◆ Exercise goal ◆
All that is needed is the lines from the one containing "LUX pin SDA: SCL -> SDA" through the end of the listing, printed exactly, with no pictures among them.

Start of Block

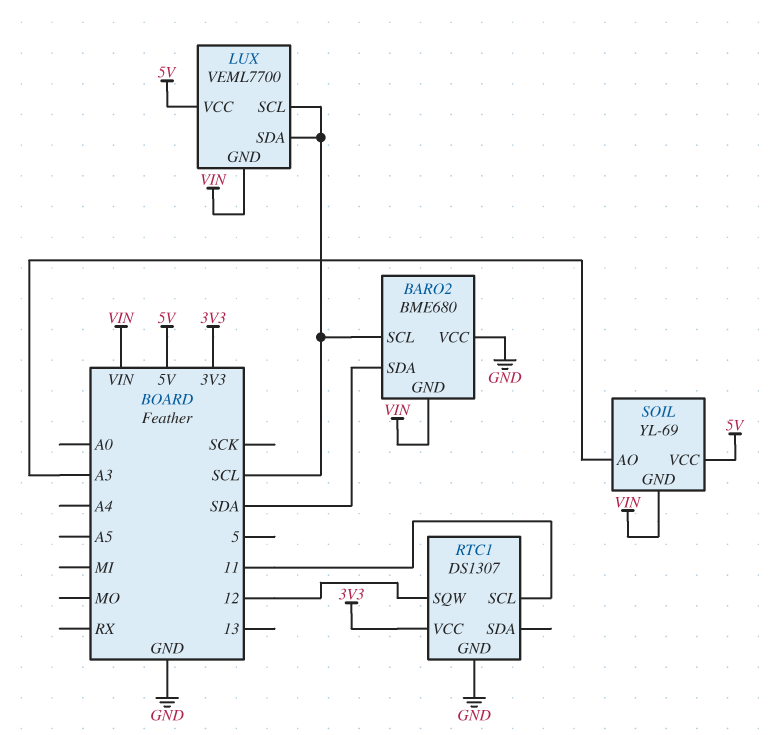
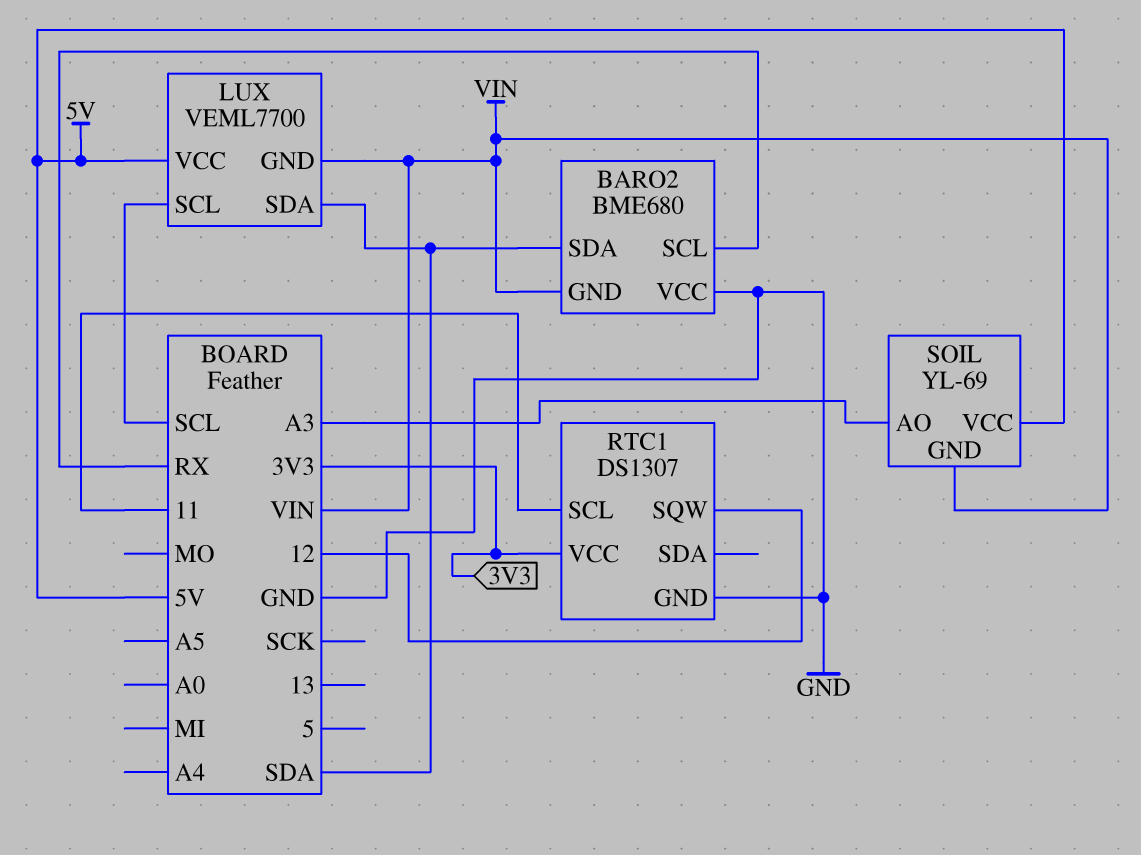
BARO2 pin SCL: SCL -> RX
LUX pin SDA: SCL -> SDA

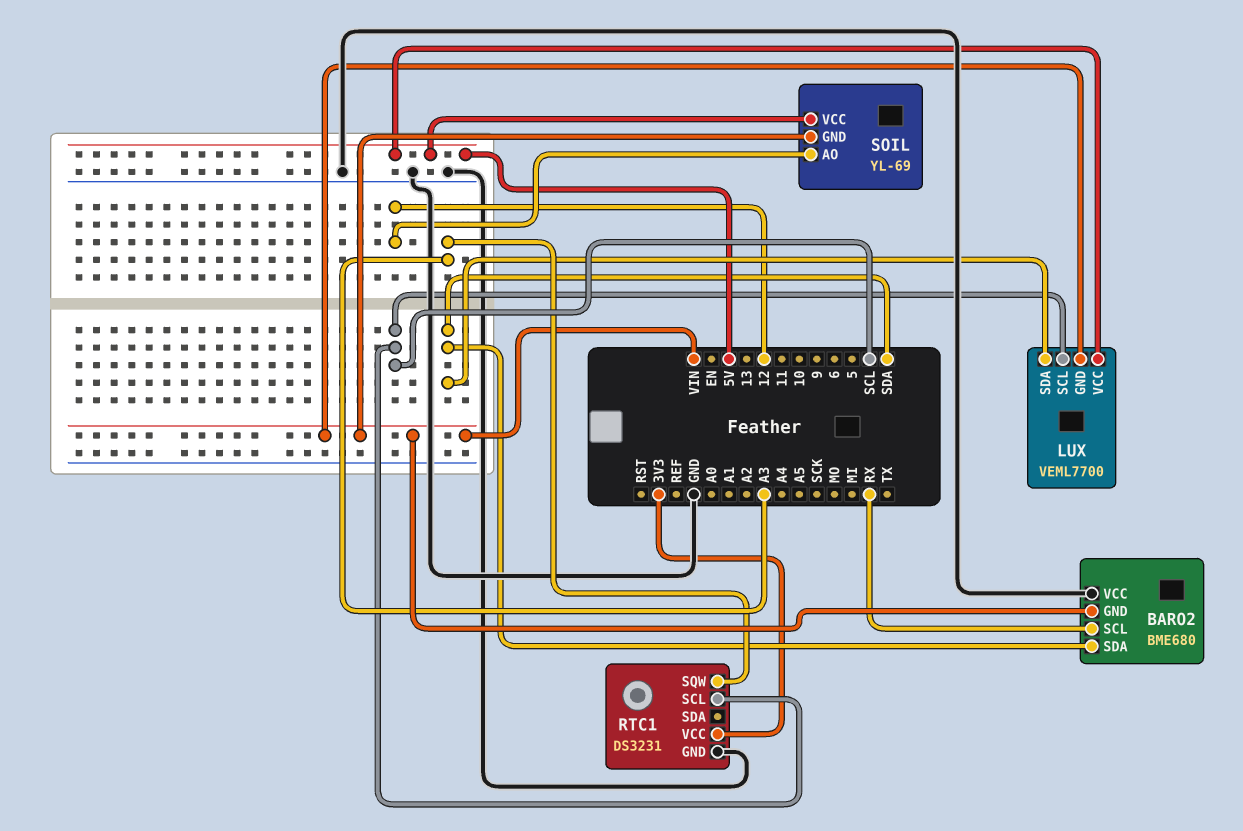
RTC1: DS1307 -> DS3231
RTC1 pin SCL: 11 -> SCL
RTC1 pin SQW: 12 -> A3
SOIL pin AO: A3 -> 12

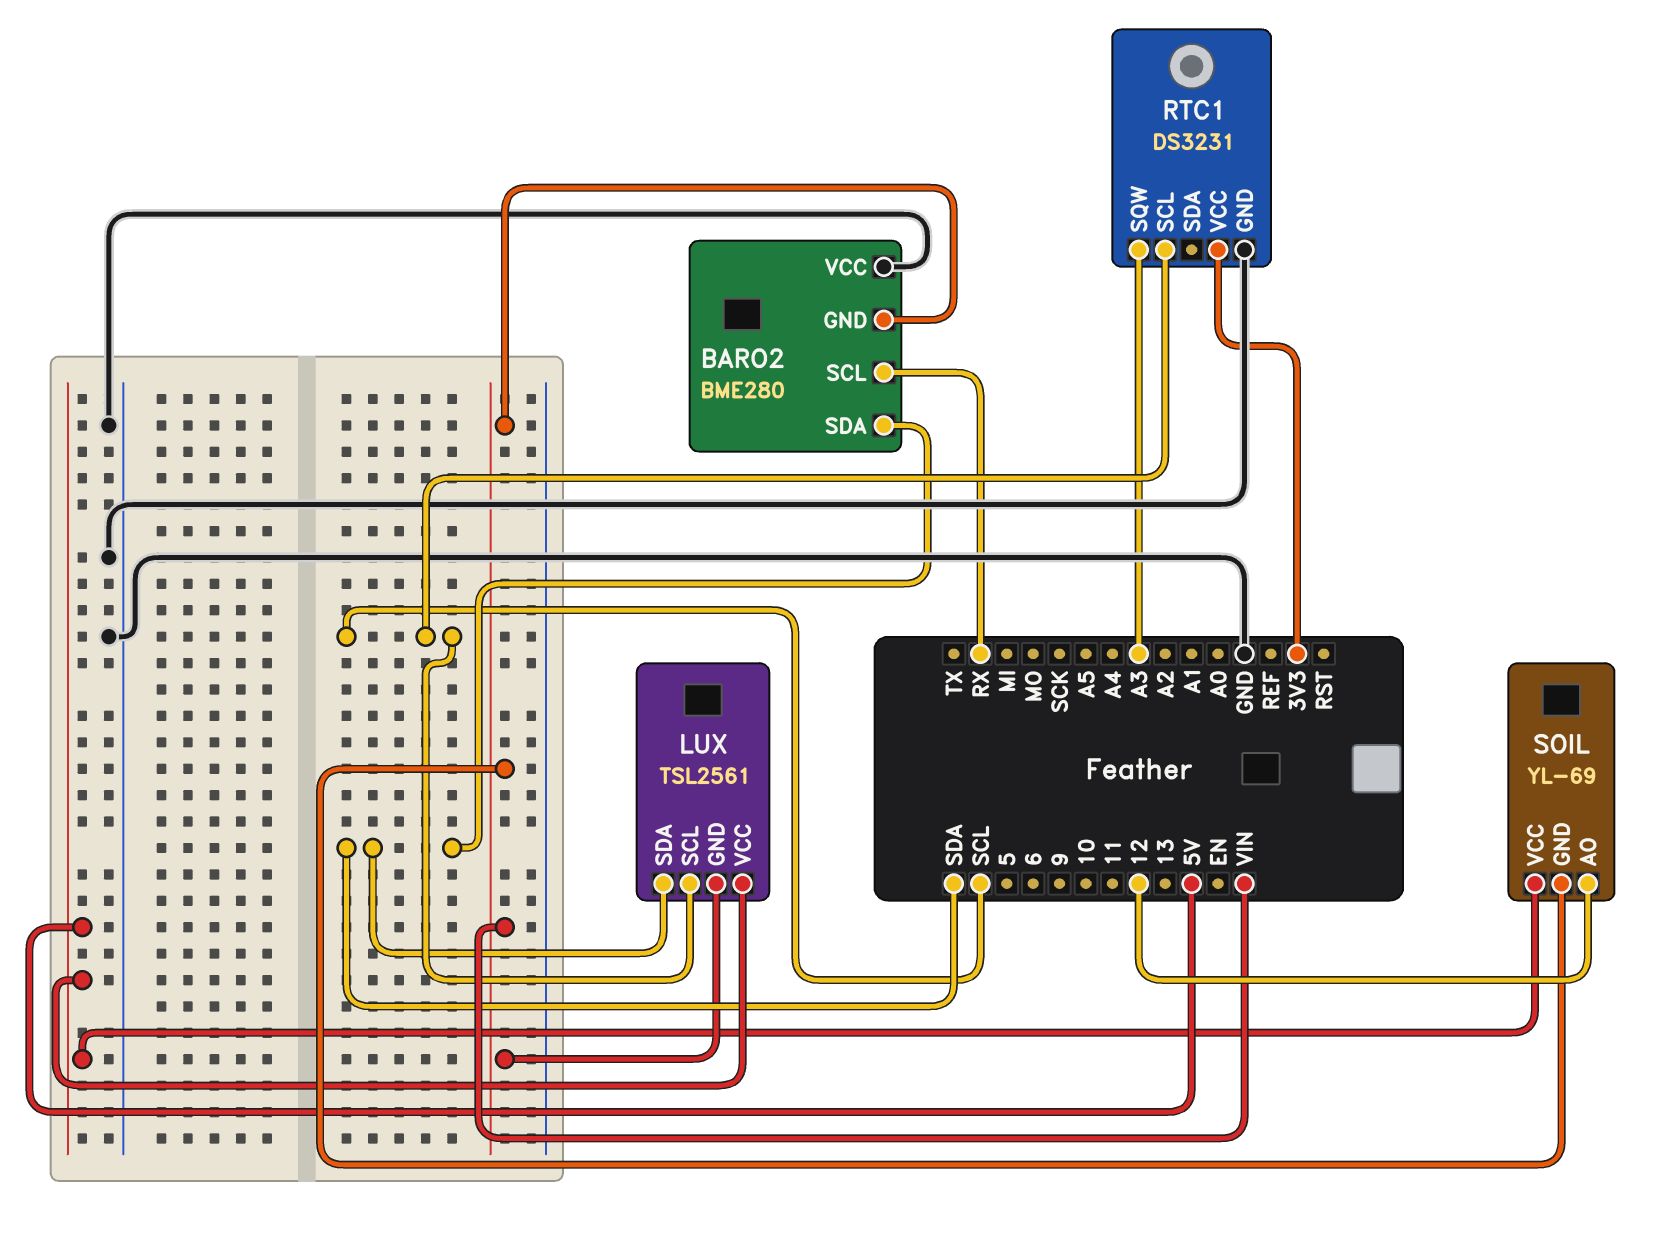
BARO2: BME680 -> BME280
LUX: VEML7700 -> TSL2561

End of Block

◆ Answer to this exercise ◆
LUX pin SDA: SCL -> SDA

RTC1: DS1307 -> DS3231
RTC1 pin SCL: 11 -> SCL
RTC1 pin SQW: 12 -> A3
SOIL pin AO: A3 -> 12

BARO2: BME680 -> BME280
LUX: VEML7700 -> TSL2561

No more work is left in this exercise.